> Task objective
From the entries below, reproduce exactly the line containing "(518, 181) = (528, 171): yellow", the line containing "(596, 179) = (612, 183): none -> yellow cube", and every line in between, with nothing added.

━━━━

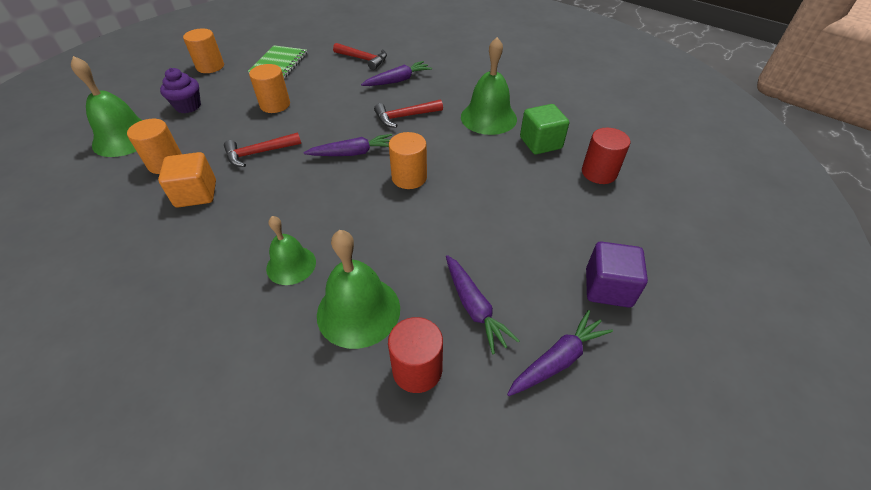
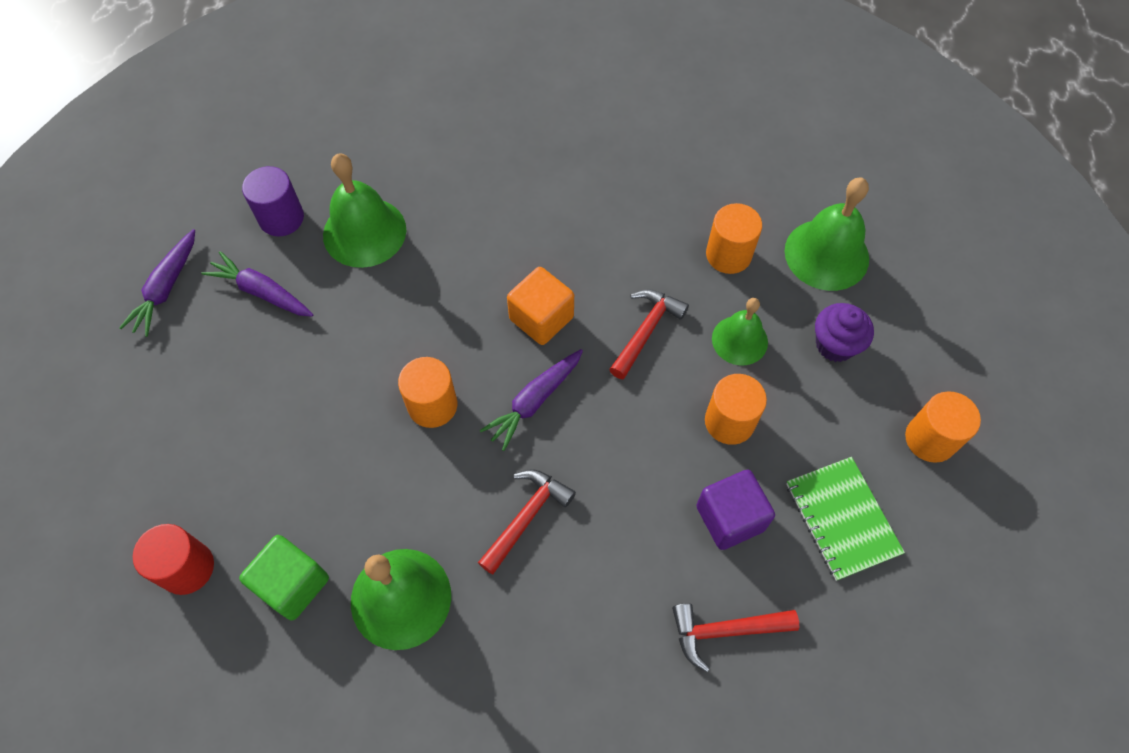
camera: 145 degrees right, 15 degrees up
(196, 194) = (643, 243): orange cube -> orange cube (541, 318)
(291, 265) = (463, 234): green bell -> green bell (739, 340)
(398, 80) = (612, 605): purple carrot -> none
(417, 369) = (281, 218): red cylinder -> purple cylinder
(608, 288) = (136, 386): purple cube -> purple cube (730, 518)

━━━━

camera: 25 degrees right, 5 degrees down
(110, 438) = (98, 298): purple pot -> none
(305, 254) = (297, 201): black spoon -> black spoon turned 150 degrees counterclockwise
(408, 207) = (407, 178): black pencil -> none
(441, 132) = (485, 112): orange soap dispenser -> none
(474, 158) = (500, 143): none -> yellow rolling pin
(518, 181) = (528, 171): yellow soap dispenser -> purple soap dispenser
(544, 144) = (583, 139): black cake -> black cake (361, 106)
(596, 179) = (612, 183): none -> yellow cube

━━━━

> Answer below
(518, 181) = (528, 171): yellow soap dispenser -> purple soap dispenser
(544, 144) = (583, 139): black cake -> black cake (361, 106)
(596, 179) = (612, 183): none -> yellow cube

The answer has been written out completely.